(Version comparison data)
==*==

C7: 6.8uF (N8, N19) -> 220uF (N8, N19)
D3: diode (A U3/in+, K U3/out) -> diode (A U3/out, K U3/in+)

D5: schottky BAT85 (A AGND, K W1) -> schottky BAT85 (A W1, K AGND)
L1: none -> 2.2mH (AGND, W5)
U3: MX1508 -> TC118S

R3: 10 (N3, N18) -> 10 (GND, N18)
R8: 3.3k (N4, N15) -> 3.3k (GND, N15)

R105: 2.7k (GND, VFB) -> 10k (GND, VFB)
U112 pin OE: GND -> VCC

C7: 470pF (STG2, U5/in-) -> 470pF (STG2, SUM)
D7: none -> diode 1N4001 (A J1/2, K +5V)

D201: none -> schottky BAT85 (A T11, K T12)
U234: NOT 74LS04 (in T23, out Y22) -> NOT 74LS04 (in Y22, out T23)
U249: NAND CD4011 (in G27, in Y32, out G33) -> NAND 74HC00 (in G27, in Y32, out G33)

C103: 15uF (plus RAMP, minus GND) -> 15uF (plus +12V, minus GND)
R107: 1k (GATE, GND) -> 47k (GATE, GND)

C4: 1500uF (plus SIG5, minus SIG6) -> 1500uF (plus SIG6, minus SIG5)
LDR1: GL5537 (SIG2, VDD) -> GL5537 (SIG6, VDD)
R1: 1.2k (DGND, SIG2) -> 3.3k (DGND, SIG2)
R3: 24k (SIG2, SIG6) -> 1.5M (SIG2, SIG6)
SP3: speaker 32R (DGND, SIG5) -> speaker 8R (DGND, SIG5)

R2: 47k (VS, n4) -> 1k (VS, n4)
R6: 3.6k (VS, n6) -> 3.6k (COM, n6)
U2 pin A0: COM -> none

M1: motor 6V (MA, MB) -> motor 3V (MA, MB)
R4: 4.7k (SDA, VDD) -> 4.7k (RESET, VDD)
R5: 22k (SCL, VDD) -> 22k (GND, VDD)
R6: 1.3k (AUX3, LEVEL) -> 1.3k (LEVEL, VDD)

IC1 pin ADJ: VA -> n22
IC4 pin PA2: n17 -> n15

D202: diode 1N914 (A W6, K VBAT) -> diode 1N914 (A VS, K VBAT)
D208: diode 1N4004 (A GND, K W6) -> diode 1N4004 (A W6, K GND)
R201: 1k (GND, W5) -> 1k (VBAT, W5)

==*==

Work instruction
All of the records need to be returned exactly as they are.

Your response
C7: 6.8uF (N8, N19) -> 220uF (N8, N19)
D3: diode (A U3/in+, K U3/out) -> diode (A U3/out, K U3/in+)

D5: schottky BAT85 (A AGND, K W1) -> schottky BAT85 (A W1, K AGND)
L1: none -> 2.2mH (AGND, W5)
U3: MX1508 -> TC118S

R3: 10 (N3, N18) -> 10 (GND, N18)
R8: 3.3k (N4, N15) -> 3.3k (GND, N15)

R105: 2.7k (GND, VFB) -> 10k (GND, VFB)
U112 pin OE: GND -> VCC

C7: 470pF (STG2, U5/in-) -> 470pF (STG2, SUM)
D7: none -> diode 1N4001 (A J1/2, K +5V)

D201: none -> schottky BAT85 (A T11, K T12)
U234: NOT 74LS04 (in T23, out Y22) -> NOT 74LS04 (in Y22, out T23)
U249: NAND CD4011 (in G27, in Y32, out G33) -> NAND 74HC00 (in G27, in Y32, out G33)

C103: 15uF (plus RAMP, minus GND) -> 15uF (plus +12V, minus GND)
R107: 1k (GATE, GND) -> 47k (GATE, GND)

C4: 1500uF (plus SIG5, minus SIG6) -> 1500uF (plus SIG6, minus SIG5)
LDR1: GL5537 (SIG2, VDD) -> GL5537 (SIG6, VDD)
R1: 1.2k (DGND, SIG2) -> 3.3k (DGND, SIG2)
R3: 24k (SIG2, SIG6) -> 1.5M (SIG2, SIG6)
SP3: speaker 32R (DGND, SIG5) -> speaker 8R (DGND, SIG5)

R2: 47k (VS, n4) -> 1k (VS, n4)
R6: 3.6k (VS, n6) -> 3.6k (COM, n6)
U2 pin A0: COM -> none

M1: motor 6V (MA, MB) -> motor 3V (MA, MB)
R4: 4.7k (SDA, VDD) -> 4.7k (RESET, VDD)
R5: 22k (SCL, VDD) -> 22k (GND, VDD)
R6: 1.3k (AUX3, LEVEL) -> 1.3k (LEVEL, VDD)

IC1 pin ADJ: VA -> n22
IC4 pin PA2: n17 -> n15

D202: diode 1N914 (A W6, K VBAT) -> diode 1N914 (A VS, K VBAT)
D208: diode 1N4004 (A GND, K W6) -> diode 1N4004 (A W6, K GND)
R201: 1k (GND, W5) -> 1k (VBAT, W5)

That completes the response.